§ EXERCISE REQUIREMENTS
A single count is required: the lines of the data below in which the word "biały" occurs.

§ Data items

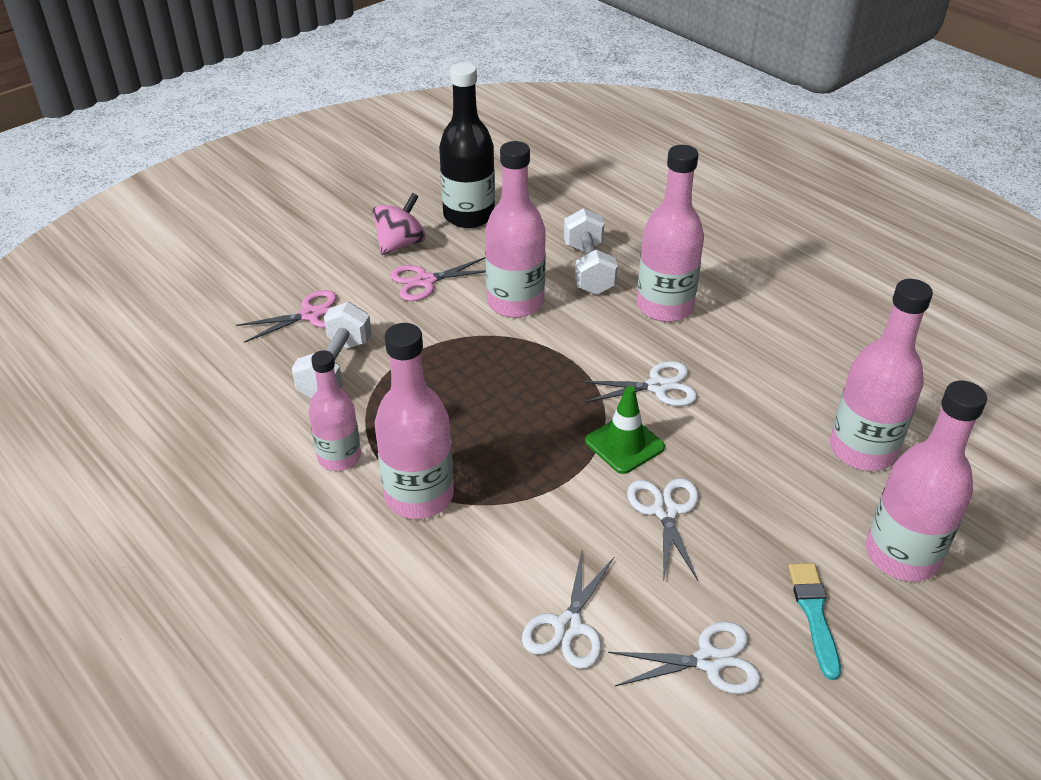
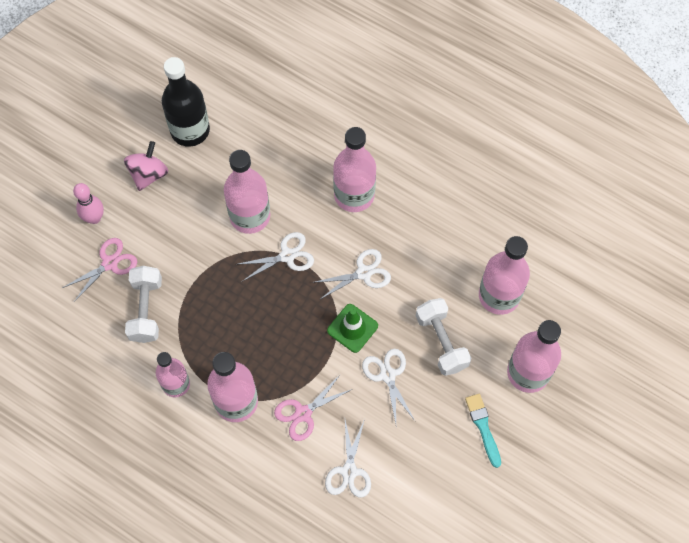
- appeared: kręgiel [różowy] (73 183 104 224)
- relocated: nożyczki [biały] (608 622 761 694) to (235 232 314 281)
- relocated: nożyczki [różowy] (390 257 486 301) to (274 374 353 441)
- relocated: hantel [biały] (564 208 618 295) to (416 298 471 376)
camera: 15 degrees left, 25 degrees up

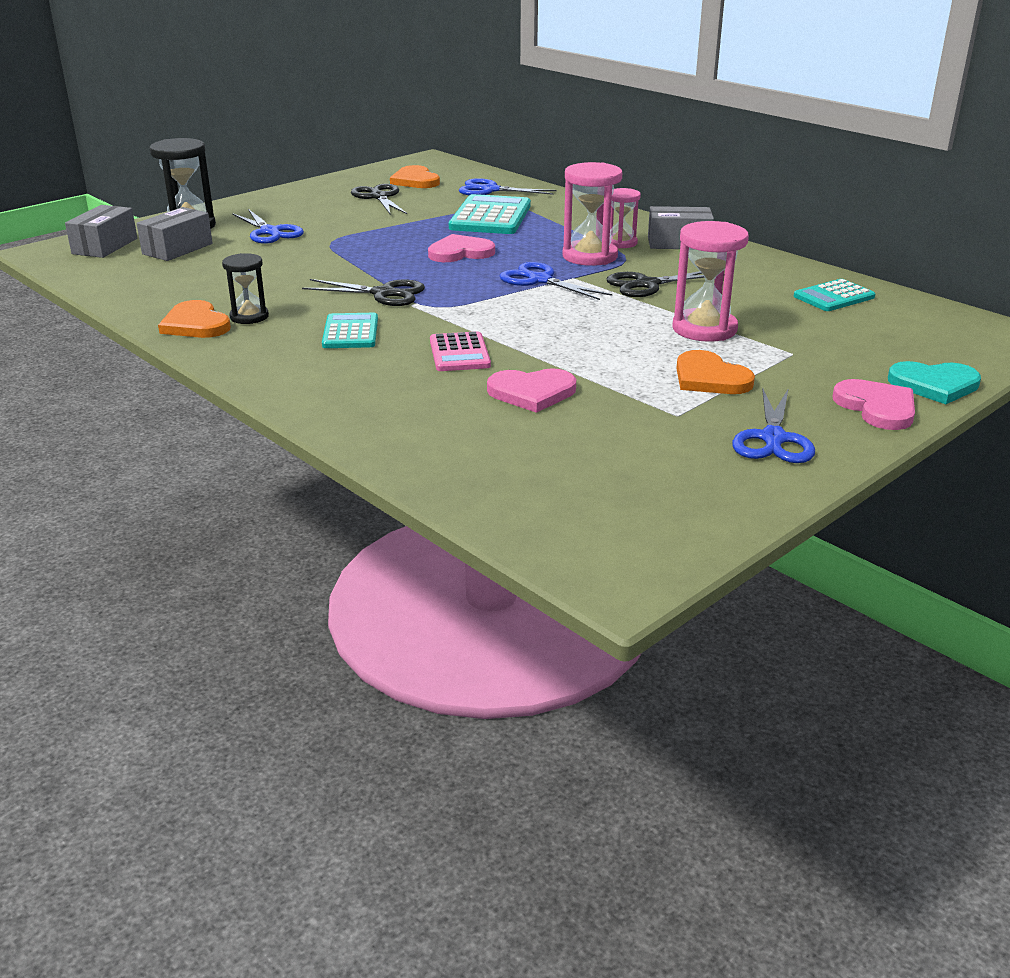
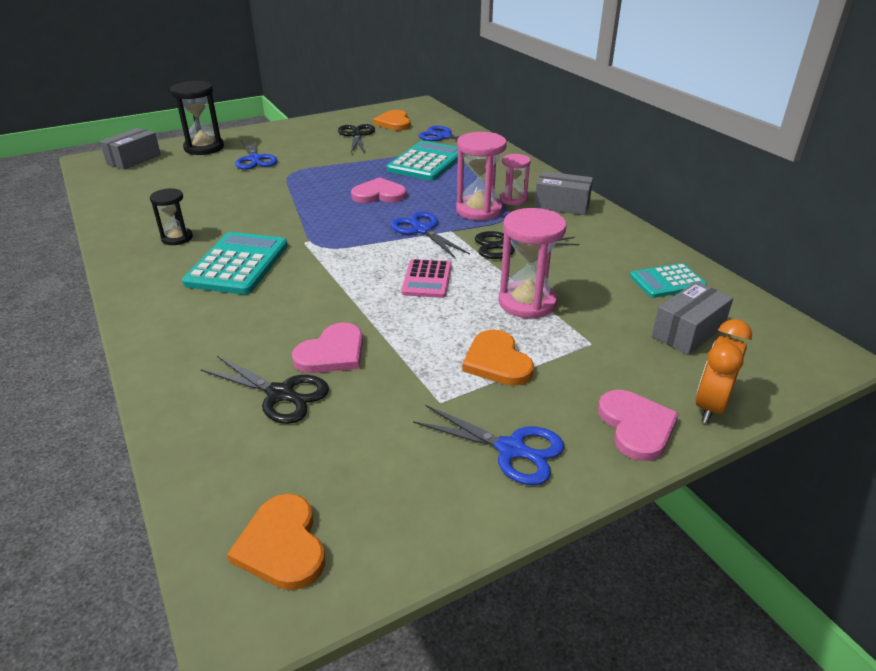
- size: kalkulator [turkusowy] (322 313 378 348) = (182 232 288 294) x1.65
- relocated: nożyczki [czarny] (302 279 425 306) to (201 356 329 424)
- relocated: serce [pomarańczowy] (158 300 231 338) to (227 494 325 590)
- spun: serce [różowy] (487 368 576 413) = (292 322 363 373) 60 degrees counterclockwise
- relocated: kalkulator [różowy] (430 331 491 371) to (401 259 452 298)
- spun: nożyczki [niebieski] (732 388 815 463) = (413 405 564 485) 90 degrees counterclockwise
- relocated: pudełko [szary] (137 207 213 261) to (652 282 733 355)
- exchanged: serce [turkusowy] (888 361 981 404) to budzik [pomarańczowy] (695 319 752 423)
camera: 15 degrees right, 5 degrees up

§ OUTPUT FOR THIS EXERCISE
2